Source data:
═══
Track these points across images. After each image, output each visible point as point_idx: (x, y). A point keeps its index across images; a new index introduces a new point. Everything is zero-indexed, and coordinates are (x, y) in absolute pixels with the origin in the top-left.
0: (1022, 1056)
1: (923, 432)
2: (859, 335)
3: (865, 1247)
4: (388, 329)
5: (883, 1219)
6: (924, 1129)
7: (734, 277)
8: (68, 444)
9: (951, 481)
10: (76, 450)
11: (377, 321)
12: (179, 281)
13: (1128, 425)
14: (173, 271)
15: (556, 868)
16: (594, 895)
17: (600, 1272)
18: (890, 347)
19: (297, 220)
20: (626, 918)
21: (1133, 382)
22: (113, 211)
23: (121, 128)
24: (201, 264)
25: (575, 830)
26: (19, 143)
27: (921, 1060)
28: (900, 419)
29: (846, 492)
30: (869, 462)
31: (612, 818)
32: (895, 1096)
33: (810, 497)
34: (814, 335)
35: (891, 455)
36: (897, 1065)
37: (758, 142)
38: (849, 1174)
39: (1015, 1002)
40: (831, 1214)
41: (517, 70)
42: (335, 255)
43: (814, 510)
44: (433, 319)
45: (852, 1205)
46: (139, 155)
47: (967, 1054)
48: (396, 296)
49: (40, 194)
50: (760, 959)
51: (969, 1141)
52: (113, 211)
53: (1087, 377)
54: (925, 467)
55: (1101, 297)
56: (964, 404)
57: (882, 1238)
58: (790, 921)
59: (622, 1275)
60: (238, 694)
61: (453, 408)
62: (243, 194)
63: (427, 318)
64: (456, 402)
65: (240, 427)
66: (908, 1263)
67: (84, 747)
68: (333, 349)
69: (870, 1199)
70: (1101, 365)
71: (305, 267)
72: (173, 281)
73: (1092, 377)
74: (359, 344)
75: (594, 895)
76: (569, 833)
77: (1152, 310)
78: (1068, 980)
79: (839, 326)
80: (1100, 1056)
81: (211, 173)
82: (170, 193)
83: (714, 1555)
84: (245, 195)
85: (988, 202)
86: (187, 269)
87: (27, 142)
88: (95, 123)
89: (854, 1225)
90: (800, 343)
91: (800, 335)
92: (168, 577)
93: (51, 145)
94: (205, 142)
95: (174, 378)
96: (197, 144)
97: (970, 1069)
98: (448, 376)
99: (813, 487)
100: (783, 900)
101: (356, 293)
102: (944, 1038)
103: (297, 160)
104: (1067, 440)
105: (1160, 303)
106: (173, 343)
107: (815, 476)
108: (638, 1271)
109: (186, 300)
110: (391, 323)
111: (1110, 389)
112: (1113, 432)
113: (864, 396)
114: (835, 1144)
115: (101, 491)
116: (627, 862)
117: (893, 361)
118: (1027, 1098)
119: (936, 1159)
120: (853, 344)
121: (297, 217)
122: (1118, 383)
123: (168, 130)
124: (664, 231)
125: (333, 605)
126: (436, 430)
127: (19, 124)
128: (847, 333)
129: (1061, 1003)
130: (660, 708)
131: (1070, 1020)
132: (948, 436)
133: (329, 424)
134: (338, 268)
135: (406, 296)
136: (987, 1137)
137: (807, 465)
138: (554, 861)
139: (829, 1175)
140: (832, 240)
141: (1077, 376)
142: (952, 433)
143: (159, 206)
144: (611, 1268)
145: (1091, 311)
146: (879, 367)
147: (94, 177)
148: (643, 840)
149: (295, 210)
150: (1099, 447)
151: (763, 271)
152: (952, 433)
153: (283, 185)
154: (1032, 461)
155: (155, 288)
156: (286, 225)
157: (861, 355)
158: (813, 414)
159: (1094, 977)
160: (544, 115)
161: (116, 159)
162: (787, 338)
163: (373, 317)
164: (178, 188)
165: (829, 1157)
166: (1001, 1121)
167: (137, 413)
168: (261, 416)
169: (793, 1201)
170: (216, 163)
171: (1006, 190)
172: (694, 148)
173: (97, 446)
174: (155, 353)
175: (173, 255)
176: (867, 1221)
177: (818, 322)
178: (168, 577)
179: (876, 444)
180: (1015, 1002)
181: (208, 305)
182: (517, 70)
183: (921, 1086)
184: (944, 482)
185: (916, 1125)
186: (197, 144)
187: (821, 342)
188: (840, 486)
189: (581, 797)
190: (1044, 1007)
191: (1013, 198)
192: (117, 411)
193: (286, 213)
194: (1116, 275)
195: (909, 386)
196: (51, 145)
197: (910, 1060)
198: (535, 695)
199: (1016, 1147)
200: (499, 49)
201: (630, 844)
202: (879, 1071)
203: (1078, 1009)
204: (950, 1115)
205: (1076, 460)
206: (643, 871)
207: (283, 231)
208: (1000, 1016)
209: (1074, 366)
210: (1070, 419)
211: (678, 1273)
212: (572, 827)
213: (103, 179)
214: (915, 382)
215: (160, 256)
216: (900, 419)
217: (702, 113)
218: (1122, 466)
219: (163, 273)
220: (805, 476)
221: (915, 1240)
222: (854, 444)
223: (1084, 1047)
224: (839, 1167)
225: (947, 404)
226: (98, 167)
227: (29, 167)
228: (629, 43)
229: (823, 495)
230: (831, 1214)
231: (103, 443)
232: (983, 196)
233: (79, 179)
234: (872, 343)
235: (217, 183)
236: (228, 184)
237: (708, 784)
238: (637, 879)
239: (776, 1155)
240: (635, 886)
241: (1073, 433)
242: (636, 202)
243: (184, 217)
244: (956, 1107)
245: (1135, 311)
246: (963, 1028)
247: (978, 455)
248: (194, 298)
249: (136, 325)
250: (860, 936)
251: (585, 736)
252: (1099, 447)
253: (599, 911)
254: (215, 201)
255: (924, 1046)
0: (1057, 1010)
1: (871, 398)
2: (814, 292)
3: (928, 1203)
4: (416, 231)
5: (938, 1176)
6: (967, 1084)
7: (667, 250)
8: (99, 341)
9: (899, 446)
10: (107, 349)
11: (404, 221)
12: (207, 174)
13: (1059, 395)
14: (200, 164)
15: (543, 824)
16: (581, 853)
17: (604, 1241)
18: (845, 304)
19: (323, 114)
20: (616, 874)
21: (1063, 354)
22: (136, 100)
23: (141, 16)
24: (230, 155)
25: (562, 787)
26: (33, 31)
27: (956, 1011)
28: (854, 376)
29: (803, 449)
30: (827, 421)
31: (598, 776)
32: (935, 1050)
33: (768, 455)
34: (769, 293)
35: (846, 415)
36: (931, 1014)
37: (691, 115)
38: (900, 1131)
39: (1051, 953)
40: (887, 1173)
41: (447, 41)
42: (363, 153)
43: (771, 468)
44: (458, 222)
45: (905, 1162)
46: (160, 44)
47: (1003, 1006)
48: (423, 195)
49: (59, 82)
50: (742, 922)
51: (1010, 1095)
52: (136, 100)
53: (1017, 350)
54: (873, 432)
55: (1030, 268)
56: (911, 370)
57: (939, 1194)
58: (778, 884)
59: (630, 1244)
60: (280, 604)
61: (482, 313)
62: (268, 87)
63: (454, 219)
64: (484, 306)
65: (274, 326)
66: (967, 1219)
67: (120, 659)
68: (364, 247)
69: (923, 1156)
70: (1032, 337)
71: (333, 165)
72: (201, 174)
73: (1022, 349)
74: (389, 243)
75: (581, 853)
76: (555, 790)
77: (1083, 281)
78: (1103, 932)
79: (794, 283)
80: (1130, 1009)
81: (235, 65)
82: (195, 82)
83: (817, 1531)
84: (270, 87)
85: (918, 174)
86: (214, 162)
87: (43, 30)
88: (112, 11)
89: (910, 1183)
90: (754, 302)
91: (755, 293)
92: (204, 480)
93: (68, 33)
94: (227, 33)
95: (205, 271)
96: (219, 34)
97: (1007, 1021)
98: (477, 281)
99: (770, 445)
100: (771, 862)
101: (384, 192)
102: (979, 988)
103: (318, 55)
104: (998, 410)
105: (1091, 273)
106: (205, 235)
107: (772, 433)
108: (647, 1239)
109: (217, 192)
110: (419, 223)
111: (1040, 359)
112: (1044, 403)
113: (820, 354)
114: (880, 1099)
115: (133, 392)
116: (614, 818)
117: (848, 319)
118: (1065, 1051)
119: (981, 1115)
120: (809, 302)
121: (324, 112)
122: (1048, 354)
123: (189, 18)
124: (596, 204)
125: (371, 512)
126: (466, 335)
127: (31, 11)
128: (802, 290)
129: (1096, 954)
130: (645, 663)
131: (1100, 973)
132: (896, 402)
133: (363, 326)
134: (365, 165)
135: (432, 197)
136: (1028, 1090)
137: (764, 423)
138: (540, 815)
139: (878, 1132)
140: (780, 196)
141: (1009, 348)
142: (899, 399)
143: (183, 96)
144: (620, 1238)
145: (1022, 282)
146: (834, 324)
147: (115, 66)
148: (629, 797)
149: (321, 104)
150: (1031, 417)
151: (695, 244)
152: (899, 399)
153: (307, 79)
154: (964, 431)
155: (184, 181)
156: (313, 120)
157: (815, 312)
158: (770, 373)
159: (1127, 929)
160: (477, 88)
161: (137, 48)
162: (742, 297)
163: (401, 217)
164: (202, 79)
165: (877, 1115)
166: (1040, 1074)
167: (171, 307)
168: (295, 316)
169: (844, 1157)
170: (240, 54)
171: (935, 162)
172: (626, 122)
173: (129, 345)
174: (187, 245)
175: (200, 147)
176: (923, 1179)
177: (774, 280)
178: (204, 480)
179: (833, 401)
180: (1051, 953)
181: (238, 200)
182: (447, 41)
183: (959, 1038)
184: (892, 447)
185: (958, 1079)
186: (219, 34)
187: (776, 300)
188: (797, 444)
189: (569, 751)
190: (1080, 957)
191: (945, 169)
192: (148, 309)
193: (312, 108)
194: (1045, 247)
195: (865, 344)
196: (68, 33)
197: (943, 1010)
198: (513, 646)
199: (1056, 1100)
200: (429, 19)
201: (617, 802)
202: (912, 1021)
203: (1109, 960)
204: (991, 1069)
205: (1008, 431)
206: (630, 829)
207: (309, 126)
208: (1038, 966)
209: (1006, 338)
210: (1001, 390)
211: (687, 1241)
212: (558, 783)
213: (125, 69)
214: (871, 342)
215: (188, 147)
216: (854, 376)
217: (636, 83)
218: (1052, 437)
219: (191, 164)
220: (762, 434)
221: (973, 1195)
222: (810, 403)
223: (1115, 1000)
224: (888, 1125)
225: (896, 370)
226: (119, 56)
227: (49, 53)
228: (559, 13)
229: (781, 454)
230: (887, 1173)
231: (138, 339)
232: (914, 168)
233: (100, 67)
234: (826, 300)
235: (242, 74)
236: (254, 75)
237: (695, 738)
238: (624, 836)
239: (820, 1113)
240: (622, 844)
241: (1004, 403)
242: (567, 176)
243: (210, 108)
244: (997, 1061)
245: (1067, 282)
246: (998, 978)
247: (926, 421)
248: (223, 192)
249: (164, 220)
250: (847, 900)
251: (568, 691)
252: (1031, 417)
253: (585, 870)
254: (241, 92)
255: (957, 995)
═══
(Task requirements): Pull out every line in the items above that contains the word "After".

(Finished answer):
Track these points across images. After each image, output each visible point as point_idx: (x, y). A point keeps its index across images; a new index introduces a new point. Everything is zero-indexed, and coordinates are (x, y) in absolute pixels with the origin in the top-left.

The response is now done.